## Problem to work on
Restate the entries word for word, leaving nothing out.

**** Provided material

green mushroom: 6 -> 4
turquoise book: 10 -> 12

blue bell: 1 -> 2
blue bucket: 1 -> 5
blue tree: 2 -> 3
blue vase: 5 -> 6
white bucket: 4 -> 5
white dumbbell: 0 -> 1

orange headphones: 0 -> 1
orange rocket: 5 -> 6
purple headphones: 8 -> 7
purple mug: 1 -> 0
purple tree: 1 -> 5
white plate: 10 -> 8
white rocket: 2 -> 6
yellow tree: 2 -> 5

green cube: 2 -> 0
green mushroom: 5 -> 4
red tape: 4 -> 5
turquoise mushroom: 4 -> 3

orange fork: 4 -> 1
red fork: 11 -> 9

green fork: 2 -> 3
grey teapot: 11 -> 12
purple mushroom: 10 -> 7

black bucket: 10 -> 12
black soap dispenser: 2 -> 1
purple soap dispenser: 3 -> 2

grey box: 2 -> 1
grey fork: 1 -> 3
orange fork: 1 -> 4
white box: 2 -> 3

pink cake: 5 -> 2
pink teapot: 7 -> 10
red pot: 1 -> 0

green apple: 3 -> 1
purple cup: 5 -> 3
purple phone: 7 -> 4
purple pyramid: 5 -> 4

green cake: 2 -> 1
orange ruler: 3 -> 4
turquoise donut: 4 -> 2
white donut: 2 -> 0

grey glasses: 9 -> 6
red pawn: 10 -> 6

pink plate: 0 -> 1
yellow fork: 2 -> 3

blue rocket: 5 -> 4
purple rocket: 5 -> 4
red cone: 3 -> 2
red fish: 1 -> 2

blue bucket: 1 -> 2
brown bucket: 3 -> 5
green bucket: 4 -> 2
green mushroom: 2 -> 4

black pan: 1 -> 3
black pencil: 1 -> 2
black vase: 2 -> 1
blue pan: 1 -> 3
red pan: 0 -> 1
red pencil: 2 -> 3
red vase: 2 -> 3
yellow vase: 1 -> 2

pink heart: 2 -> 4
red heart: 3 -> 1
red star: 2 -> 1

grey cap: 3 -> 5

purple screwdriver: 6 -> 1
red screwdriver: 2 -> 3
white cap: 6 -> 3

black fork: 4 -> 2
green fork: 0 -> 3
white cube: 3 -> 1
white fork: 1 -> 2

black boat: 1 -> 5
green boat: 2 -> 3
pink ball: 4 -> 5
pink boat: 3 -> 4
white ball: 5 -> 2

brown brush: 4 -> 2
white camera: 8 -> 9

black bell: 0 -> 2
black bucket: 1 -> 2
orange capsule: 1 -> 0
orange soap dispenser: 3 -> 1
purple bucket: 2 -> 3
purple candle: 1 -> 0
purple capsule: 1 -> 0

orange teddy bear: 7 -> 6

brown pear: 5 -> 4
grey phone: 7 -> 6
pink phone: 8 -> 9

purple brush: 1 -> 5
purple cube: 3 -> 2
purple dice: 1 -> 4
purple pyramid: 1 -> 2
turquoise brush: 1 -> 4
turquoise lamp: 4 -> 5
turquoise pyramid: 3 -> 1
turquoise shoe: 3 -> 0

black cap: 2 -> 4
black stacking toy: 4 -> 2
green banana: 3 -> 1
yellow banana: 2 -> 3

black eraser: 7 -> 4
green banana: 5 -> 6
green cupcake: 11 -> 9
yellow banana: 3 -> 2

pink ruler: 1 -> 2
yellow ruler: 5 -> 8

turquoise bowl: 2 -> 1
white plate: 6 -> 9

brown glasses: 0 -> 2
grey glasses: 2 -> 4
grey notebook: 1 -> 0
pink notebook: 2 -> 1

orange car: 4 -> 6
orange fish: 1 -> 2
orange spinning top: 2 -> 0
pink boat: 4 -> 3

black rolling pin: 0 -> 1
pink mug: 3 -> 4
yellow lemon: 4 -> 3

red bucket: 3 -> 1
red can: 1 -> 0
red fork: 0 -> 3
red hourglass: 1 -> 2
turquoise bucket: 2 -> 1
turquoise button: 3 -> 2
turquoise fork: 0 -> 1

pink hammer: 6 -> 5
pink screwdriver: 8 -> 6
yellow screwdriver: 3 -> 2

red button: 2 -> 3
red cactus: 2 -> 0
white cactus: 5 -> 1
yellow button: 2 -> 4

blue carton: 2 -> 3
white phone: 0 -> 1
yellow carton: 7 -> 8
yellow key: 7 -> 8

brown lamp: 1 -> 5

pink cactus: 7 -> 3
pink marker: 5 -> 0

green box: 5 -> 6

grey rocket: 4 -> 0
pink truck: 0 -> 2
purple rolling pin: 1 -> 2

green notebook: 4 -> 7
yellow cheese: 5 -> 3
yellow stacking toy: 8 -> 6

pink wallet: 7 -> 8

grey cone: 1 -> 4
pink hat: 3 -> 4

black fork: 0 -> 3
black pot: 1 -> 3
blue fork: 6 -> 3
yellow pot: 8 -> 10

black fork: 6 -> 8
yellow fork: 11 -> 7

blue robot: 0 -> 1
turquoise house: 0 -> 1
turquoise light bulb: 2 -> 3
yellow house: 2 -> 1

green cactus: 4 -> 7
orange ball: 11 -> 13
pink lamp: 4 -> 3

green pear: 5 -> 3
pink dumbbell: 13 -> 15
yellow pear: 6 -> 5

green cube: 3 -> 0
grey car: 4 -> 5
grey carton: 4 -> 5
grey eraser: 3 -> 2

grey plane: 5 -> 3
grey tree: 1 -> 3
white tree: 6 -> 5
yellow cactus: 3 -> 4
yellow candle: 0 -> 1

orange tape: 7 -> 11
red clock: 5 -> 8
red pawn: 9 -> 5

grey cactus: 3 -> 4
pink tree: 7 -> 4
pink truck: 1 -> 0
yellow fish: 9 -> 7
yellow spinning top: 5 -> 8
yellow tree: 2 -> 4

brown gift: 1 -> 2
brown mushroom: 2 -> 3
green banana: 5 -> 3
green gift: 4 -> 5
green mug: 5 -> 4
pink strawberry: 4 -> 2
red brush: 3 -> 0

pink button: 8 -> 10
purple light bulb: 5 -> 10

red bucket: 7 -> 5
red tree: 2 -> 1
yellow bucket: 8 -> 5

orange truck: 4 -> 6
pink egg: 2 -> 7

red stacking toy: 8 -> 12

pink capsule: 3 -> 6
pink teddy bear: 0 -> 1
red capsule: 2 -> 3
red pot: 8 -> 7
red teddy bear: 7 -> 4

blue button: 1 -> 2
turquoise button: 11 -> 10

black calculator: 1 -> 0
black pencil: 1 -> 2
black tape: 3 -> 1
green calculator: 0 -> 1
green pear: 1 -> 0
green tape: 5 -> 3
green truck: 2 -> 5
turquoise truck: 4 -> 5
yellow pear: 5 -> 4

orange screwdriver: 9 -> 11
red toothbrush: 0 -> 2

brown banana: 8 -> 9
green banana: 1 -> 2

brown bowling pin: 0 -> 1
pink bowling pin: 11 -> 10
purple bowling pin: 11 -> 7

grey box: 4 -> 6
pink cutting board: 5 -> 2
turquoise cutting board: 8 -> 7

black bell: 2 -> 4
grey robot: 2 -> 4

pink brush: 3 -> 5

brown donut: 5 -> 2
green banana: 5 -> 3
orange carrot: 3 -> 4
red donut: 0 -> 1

********

## Task response
green mushroom: 6 -> 4
turquoise book: 10 -> 12

blue bell: 1 -> 2
blue bucket: 1 -> 5
blue tree: 2 -> 3
blue vase: 5 -> 6
white bucket: 4 -> 5
white dumbbell: 0 -> 1

orange headphones: 0 -> 1
orange rocket: 5 -> 6
purple headphones: 8 -> 7
purple mug: 1 -> 0
purple tree: 1 -> 5
white plate: 10 -> 8
white rocket: 2 -> 6
yellow tree: 2 -> 5

green cube: 2 -> 0
green mushroom: 5 -> 4
red tape: 4 -> 5
turquoise mushroom: 4 -> 3

orange fork: 4 -> 1
red fork: 11 -> 9

green fork: 2 -> 3
grey teapot: 11 -> 12
purple mushroom: 10 -> 7

black bucket: 10 -> 12
black soap dispenser: 2 -> 1
purple soap dispenser: 3 -> 2

grey box: 2 -> 1
grey fork: 1 -> 3
orange fork: 1 -> 4
white box: 2 -> 3

pink cake: 5 -> 2
pink teapot: 7 -> 10
red pot: 1 -> 0

green apple: 3 -> 1
purple cup: 5 -> 3
purple phone: 7 -> 4
purple pyramid: 5 -> 4

green cake: 2 -> 1
orange ruler: 3 -> 4
turquoise donut: 4 -> 2
white donut: 2 -> 0

grey glasses: 9 -> 6
red pawn: 10 -> 6

pink plate: 0 -> 1
yellow fork: 2 -> 3

blue rocket: 5 -> 4
purple rocket: 5 -> 4
red cone: 3 -> 2
red fish: 1 -> 2

blue bucket: 1 -> 2
brown bucket: 3 -> 5
green bucket: 4 -> 2
green mushroom: 2 -> 4

black pan: 1 -> 3
black pencil: 1 -> 2
black vase: 2 -> 1
blue pan: 1 -> 3
red pan: 0 -> 1
red pencil: 2 -> 3
red vase: 2 -> 3
yellow vase: 1 -> 2

pink heart: 2 -> 4
red heart: 3 -> 1
red star: 2 -> 1

grey cap: 3 -> 5

purple screwdriver: 6 -> 1
red screwdriver: 2 -> 3
white cap: 6 -> 3

black fork: 4 -> 2
green fork: 0 -> 3
white cube: 3 -> 1
white fork: 1 -> 2

black boat: 1 -> 5
green boat: 2 -> 3
pink ball: 4 -> 5
pink boat: 3 -> 4
white ball: 5 -> 2

brown brush: 4 -> 2
white camera: 8 -> 9

black bell: 0 -> 2
black bucket: 1 -> 2
orange capsule: 1 -> 0
orange soap dispenser: 3 -> 1
purple bucket: 2 -> 3
purple candle: 1 -> 0
purple capsule: 1 -> 0

orange teddy bear: 7 -> 6

brown pear: 5 -> 4
grey phone: 7 -> 6
pink phone: 8 -> 9

purple brush: 1 -> 5
purple cube: 3 -> 2
purple dice: 1 -> 4
purple pyramid: 1 -> 2
turquoise brush: 1 -> 4
turquoise lamp: 4 -> 5
turquoise pyramid: 3 -> 1
turquoise shoe: 3 -> 0

black cap: 2 -> 4
black stacking toy: 4 -> 2
green banana: 3 -> 1
yellow banana: 2 -> 3

black eraser: 7 -> 4
green banana: 5 -> 6
green cupcake: 11 -> 9
yellow banana: 3 -> 2

pink ruler: 1 -> 2
yellow ruler: 5 -> 8

turquoise bowl: 2 -> 1
white plate: 6 -> 9

brown glasses: 0 -> 2
grey glasses: 2 -> 4
grey notebook: 1 -> 0
pink notebook: 2 -> 1

orange car: 4 -> 6
orange fish: 1 -> 2
orange spinning top: 2 -> 0
pink boat: 4 -> 3

black rolling pin: 0 -> 1
pink mug: 3 -> 4
yellow lemon: 4 -> 3

red bucket: 3 -> 1
red can: 1 -> 0
red fork: 0 -> 3
red hourglass: 1 -> 2
turquoise bucket: 2 -> 1
turquoise button: 3 -> 2
turquoise fork: 0 -> 1

pink hammer: 6 -> 5
pink screwdriver: 8 -> 6
yellow screwdriver: 3 -> 2

red button: 2 -> 3
red cactus: 2 -> 0
white cactus: 5 -> 1
yellow button: 2 -> 4

blue carton: 2 -> 3
white phone: 0 -> 1
yellow carton: 7 -> 8
yellow key: 7 -> 8

brown lamp: 1 -> 5

pink cactus: 7 -> 3
pink marker: 5 -> 0

green box: 5 -> 6

grey rocket: 4 -> 0
pink truck: 0 -> 2
purple rolling pin: 1 -> 2

green notebook: 4 -> 7
yellow cheese: 5 -> 3
yellow stacking toy: 8 -> 6

pink wallet: 7 -> 8

grey cone: 1 -> 4
pink hat: 3 -> 4

black fork: 0 -> 3
black pot: 1 -> 3
blue fork: 6 -> 3
yellow pot: 8 -> 10

black fork: 6 -> 8
yellow fork: 11 -> 7

blue robot: 0 -> 1
turquoise house: 0 -> 1
turquoise light bulb: 2 -> 3
yellow house: 2 -> 1

green cactus: 4 -> 7
orange ball: 11 -> 13
pink lamp: 4 -> 3

green pear: 5 -> 3
pink dumbbell: 13 -> 15
yellow pear: 6 -> 5

green cube: 3 -> 0
grey car: 4 -> 5
grey carton: 4 -> 5
grey eraser: 3 -> 2

grey plane: 5 -> 3
grey tree: 1 -> 3
white tree: 6 -> 5
yellow cactus: 3 -> 4
yellow candle: 0 -> 1

orange tape: 7 -> 11
red clock: 5 -> 8
red pawn: 9 -> 5

grey cactus: 3 -> 4
pink tree: 7 -> 4
pink truck: 1 -> 0
yellow fish: 9 -> 7
yellow spinning top: 5 -> 8
yellow tree: 2 -> 4

brown gift: 1 -> 2
brown mushroom: 2 -> 3
green banana: 5 -> 3
green gift: 4 -> 5
green mug: 5 -> 4
pink strawberry: 4 -> 2
red brush: 3 -> 0

pink button: 8 -> 10
purple light bulb: 5 -> 10

red bucket: 7 -> 5
red tree: 2 -> 1
yellow bucket: 8 -> 5

orange truck: 4 -> 6
pink egg: 2 -> 7

red stacking toy: 8 -> 12

pink capsule: 3 -> 6
pink teddy bear: 0 -> 1
red capsule: 2 -> 3
red pot: 8 -> 7
red teddy bear: 7 -> 4

blue button: 1 -> 2
turquoise button: 11 -> 10

black calculator: 1 -> 0
black pencil: 1 -> 2
black tape: 3 -> 1
green calculator: 0 -> 1
green pear: 1 -> 0
green tape: 5 -> 3
green truck: 2 -> 5
turquoise truck: 4 -> 5
yellow pear: 5 -> 4

orange screwdriver: 9 -> 11
red toothbrush: 0 -> 2

brown banana: 8 -> 9
green banana: 1 -> 2

brown bowling pin: 0 -> 1
pink bowling pin: 11 -> 10
purple bowling pin: 11 -> 7

grey box: 4 -> 6
pink cutting board: 5 -> 2
turquoise cutting board: 8 -> 7

black bell: 2 -> 4
grey robot: 2 -> 4

pink brush: 3 -> 5

brown donut: 5 -> 2
green banana: 5 -> 3
orange carrot: 3 -> 4
red donut: 0 -> 1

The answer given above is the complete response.